*TASK STATEMENT*:
Report how many lines in the listing below include the string "orange", and write nothing more.
** Opening RECORDED INFORMATION block **
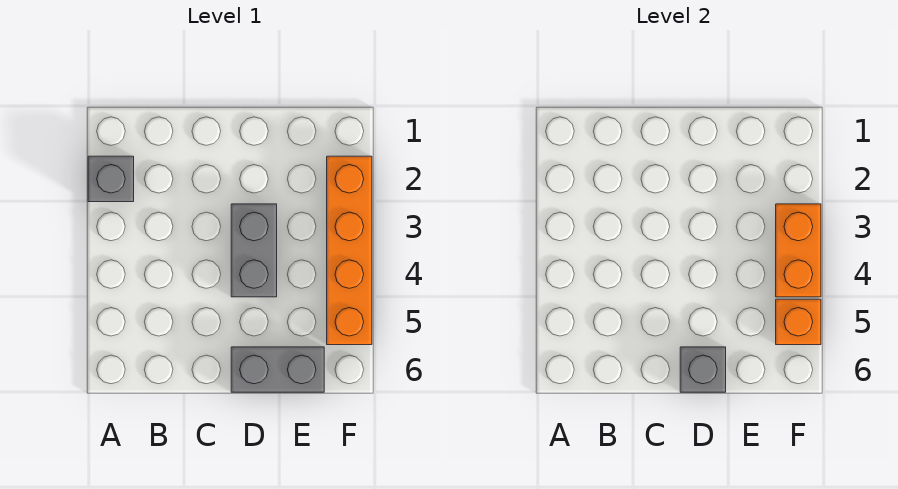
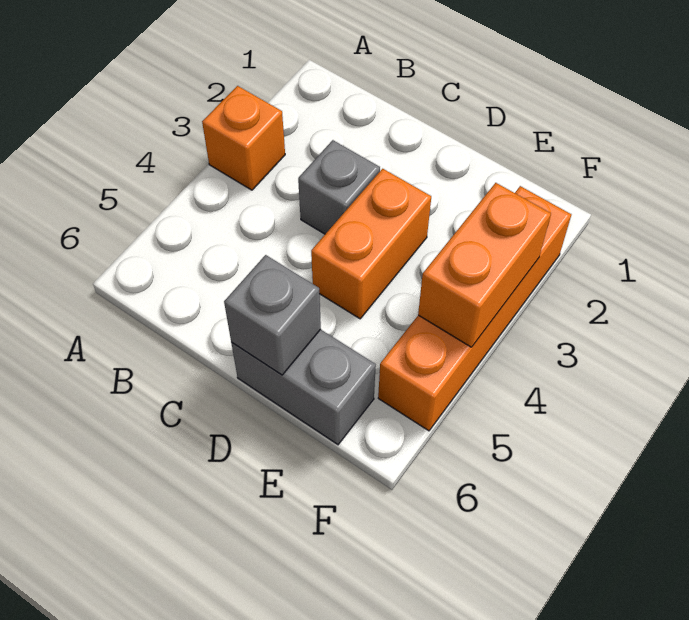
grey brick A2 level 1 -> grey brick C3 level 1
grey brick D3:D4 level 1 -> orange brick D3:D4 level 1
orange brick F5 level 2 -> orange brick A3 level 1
** Closing RECORDED INFORMATION block **
*COMPLETED EXERCISE*:
2